WHAT YOU NEED TO DO: Only the lines from the one with "STEPPER2: DRV8825 -> A4988" through the final line below belong in the answer, copied exactly and without pictures.

DATA TO USE:
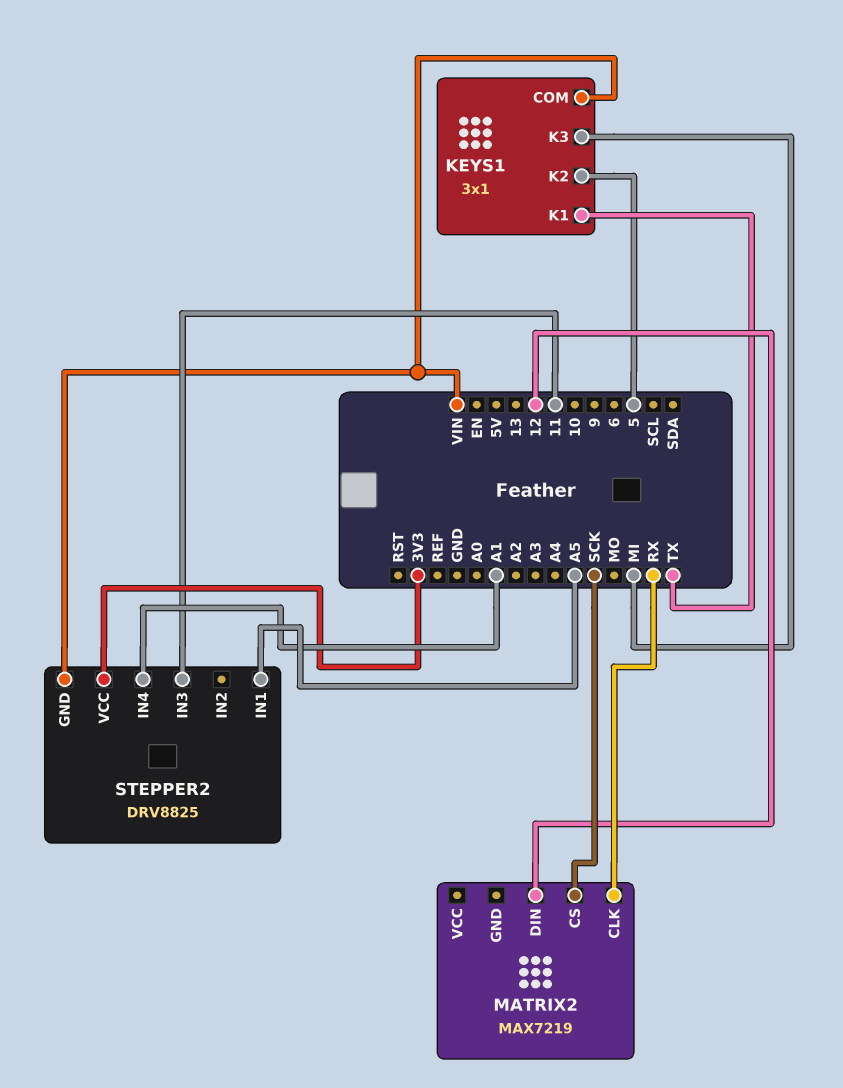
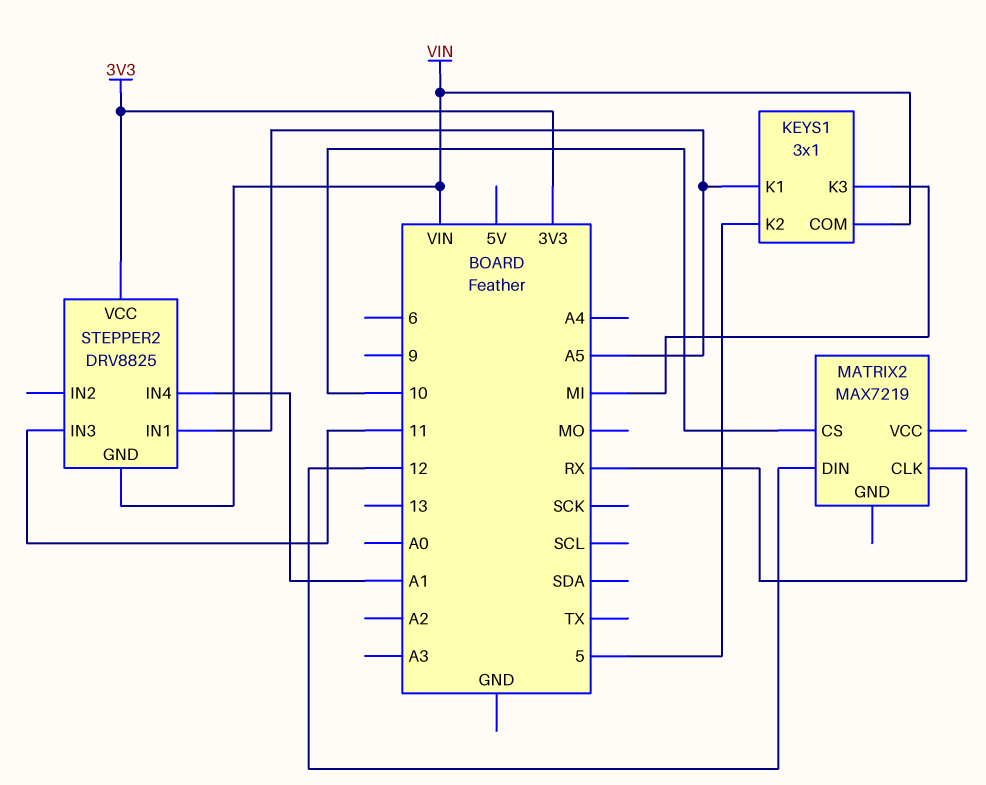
KEYS1 pin K1: TX -> A5
MATRIX2 pin CS: SCK -> 10

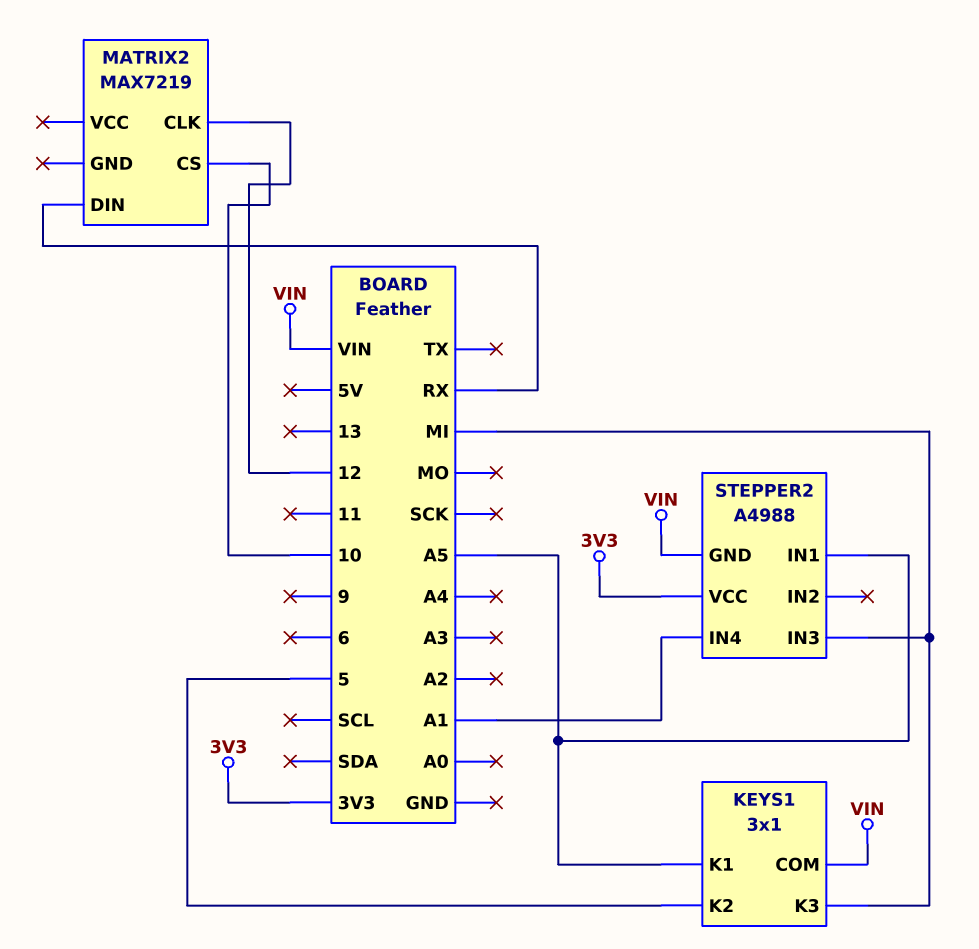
MATRIX2 pin CLK: RX -> 12
MATRIX2 pin DIN: 12 -> RX
STEPPER2: DRV8825 -> A4988
STEPPER2 pin IN3: 11 -> MI

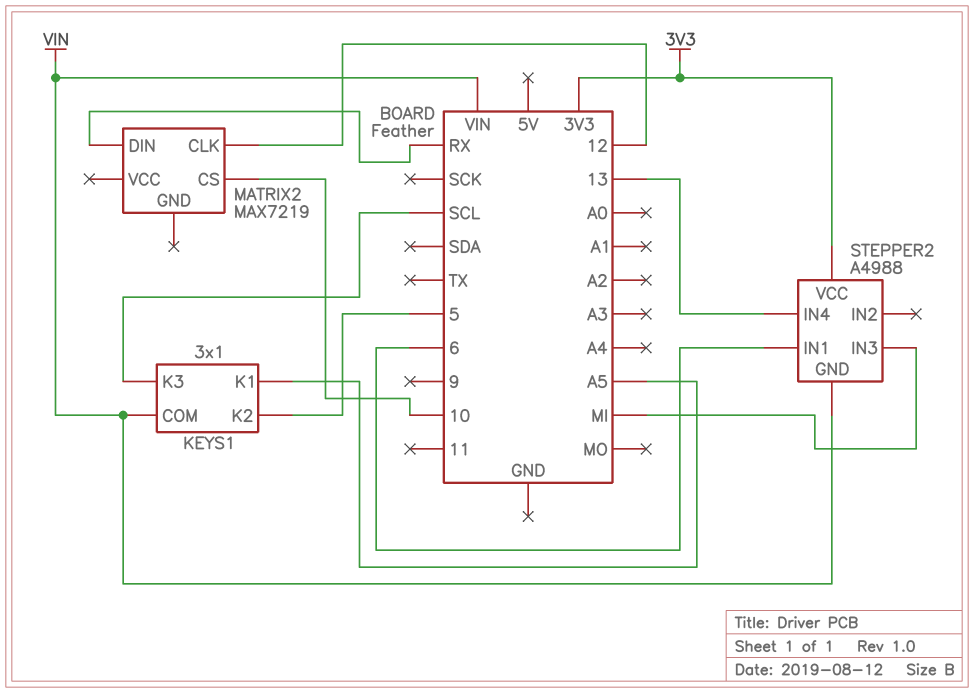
KEYS1 pin K3: MI -> SCL
STEPPER2 pin IN1: A5 -> 6
STEPPER2 pin IN4: A1 -> 13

WRITTEN RESPONSE:
STEPPER2: DRV8825 -> A4988
STEPPER2 pin IN3: 11 -> MI

KEYS1 pin K3: MI -> SCL
STEPPER2 pin IN1: A5 -> 6
STEPPER2 pin IN4: A1 -> 13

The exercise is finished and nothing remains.